* [WHAT YOU SHOULD DO]:
Only an exact, complete copy of the listing will serve as the answer.

* [INFORMATION SHOWN]:

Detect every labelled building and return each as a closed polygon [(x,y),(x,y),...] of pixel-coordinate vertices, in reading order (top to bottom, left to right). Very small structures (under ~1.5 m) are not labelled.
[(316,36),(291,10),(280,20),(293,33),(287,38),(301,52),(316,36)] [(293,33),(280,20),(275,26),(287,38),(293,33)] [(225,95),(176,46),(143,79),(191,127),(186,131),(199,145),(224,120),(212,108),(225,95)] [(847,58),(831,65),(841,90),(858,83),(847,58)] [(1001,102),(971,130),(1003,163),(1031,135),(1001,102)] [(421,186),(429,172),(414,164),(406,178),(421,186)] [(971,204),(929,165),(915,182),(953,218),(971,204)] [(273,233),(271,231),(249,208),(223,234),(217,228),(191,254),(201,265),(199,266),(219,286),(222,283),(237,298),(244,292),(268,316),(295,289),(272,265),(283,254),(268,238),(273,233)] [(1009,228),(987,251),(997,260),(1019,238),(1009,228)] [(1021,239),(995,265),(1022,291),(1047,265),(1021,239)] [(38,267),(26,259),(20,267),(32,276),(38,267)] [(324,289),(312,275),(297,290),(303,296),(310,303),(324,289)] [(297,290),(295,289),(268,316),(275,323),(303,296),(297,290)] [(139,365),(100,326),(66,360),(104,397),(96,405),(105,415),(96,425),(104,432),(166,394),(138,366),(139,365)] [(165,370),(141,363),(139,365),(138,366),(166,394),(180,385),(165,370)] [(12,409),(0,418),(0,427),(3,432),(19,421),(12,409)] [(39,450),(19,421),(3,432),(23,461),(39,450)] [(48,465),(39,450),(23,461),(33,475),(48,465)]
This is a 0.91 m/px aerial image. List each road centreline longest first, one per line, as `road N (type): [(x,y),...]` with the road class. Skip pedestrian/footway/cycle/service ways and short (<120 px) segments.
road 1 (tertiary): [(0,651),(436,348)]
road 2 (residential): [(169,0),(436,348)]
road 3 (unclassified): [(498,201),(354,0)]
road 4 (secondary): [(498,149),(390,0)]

* [WORKED SOLUTION]:
Detect every labelled building and return each as a closed polygon [(x,y),(x,y),...] of pixel-coordinate vertices, in reading order (top to bottom, left to right). Very small structures (under ~1.5 m) are not labelled.
[(316,36),(291,10),(280,20),(293,33),(287,38),(301,52),(316,36)] [(293,33),(280,20),(275,26),(287,38),(293,33)] [(225,95),(176,46),(143,79),(191,127),(186,131),(199,145),(224,120),(212,108),(225,95)] [(847,58),(831,65),(841,90),(858,83),(847,58)] [(1001,102),(971,130),(1003,163),(1031,135),(1001,102)] [(421,186),(429,172),(414,164),(406,178),(421,186)] [(971,204),(929,165),(915,182),(953,218),(971,204)] [(273,233),(271,231),(249,208),(223,234),(217,228),(191,254),(201,265),(199,266),(219,286),(222,283),(237,298),(244,292),(268,316),(295,289),(272,265),(283,254),(268,238),(273,233)] [(1009,228),(987,251),(997,260),(1019,238),(1009,228)] [(1021,239),(995,265),(1022,291),(1047,265),(1021,239)] [(38,267),(26,259),(20,267),(32,276),(38,267)] [(324,289),(312,275),(297,290),(303,296),(310,303),(324,289)] [(297,290),(295,289),(268,316),(275,323),(303,296),(297,290)] [(139,365),(100,326),(66,360),(104,397),(96,405),(105,415),(96,425),(104,432),(166,394),(138,366),(139,365)] [(165,370),(141,363),(139,365),(138,366),(166,394),(180,385),(165,370)] [(12,409),(0,418),(0,427),(3,432),(19,421),(12,409)] [(39,450),(19,421),(3,432),(23,461),(39,450)] [(48,465),(39,450),(23,461),(33,475),(48,465)]
This is a 0.91 m/px aerial image. List each road centreline longest first, one per line, as `road N (type): [(x,y),...]` with the road class. Skip pedestrian/footway/cycle/service ways and short (<120 px) segments.
road 1 (tertiary): [(0,651),(436,348)]
road 2 (residential): [(169,0),(436,348)]
road 3 (unclassified): [(498,201),(354,0)]
road 4 (secondary): [(498,149),(390,0)]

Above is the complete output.